Modification records:
=== Begin Enclosure ===
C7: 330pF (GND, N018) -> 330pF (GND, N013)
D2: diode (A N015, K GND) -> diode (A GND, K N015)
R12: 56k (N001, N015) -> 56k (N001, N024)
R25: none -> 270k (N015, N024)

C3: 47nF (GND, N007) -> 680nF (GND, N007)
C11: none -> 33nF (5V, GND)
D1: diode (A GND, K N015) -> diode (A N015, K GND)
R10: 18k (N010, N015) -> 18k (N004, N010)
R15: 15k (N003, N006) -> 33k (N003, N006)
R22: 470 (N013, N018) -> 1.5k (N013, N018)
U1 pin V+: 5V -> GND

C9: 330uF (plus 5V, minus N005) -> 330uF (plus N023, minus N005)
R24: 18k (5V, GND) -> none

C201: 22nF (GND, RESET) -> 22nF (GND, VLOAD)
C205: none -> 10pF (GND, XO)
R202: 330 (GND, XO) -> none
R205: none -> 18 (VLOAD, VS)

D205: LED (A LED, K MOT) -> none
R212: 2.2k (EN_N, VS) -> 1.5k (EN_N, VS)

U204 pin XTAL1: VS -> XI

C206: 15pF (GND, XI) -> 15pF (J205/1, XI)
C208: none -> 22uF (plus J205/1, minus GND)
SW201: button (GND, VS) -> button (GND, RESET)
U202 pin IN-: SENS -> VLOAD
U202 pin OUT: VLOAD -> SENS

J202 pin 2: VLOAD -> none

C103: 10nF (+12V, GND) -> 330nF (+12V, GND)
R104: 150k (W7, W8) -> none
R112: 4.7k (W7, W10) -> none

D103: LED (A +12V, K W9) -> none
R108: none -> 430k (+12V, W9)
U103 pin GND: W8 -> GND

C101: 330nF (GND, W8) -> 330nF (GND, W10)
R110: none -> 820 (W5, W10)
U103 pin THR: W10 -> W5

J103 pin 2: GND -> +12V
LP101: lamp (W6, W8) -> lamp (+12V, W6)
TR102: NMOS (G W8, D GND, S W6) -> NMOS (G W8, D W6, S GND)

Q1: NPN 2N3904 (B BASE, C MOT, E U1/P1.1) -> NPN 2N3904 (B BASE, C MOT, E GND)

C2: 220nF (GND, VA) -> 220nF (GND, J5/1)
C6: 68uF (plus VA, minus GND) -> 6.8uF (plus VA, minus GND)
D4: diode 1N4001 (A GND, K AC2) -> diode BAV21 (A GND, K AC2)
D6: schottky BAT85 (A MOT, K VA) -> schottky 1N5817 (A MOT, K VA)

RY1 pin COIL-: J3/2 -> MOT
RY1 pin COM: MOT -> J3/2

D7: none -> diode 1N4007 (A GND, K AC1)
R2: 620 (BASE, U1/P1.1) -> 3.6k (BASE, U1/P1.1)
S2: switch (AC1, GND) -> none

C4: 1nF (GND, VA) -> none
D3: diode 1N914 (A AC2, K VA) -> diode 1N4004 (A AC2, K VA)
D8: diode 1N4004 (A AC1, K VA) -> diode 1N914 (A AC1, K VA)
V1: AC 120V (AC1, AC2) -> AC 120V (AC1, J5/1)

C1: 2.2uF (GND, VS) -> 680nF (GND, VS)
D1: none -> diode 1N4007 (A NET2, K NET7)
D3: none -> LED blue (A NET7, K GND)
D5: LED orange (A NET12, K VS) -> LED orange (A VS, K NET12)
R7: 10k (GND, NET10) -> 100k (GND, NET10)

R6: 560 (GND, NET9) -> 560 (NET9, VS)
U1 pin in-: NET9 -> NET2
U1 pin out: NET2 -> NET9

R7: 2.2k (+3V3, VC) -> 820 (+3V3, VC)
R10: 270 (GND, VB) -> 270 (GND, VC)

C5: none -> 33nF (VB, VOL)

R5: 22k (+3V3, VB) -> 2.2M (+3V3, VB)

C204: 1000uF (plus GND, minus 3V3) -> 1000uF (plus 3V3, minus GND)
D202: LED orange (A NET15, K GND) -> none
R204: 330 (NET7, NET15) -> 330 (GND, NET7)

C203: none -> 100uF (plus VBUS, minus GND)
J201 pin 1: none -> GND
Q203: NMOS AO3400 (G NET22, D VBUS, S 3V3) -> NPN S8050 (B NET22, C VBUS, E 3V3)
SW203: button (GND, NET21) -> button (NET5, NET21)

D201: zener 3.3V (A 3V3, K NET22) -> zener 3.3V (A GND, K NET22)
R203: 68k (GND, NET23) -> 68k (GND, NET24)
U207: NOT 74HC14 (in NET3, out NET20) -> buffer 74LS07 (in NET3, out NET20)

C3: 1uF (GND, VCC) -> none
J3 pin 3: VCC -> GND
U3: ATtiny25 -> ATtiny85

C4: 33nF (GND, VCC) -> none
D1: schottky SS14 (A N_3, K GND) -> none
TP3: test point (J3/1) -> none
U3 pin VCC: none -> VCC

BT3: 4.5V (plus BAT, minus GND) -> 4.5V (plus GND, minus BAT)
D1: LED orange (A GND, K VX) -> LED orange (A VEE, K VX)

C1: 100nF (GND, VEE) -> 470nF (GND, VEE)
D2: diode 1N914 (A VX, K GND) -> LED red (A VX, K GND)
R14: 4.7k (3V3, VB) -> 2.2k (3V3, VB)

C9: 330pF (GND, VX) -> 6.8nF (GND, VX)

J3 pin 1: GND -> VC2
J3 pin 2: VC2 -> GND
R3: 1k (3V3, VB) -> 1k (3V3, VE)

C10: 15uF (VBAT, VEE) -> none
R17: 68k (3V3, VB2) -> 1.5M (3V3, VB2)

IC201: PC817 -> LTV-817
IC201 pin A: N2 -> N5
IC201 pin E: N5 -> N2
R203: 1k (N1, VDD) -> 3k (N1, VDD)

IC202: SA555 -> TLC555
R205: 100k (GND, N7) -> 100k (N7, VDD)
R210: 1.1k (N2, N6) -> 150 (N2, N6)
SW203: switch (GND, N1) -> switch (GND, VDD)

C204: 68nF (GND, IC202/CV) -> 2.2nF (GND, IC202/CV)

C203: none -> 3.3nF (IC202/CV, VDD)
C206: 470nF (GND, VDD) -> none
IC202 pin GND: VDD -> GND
=== End Enclosure ===
Problem → Your task is to quote the lines above, beginning with the first and ending with the one that holds "R202: 330 (GND, XO) -> none".

Task response →
C7: 330pF (GND, N018) -> 330pF (GND, N013)
D2: diode (A N015, K GND) -> diode (A GND, K N015)
R12: 56k (N001, N015) -> 56k (N001, N024)
R25: none -> 270k (N015, N024)

C3: 47nF (GND, N007) -> 680nF (GND, N007)
C11: none -> 33nF (5V, GND)
D1: diode (A GND, K N015) -> diode (A N015, K GND)
R10: 18k (N010, N015) -> 18k (N004, N010)
R15: 15k (N003, N006) -> 33k (N003, N006)
R22: 470 (N013, N018) -> 1.5k (N013, N018)
U1 pin V+: 5V -> GND

C9: 330uF (plus 5V, minus N005) -> 330uF (plus N023, minus N005)
R24: 18k (5V, GND) -> none

C201: 22nF (GND, RESET) -> 22nF (GND, VLOAD)
C205: none -> 10pF (GND, XO)
R202: 330 (GND, XO) -> none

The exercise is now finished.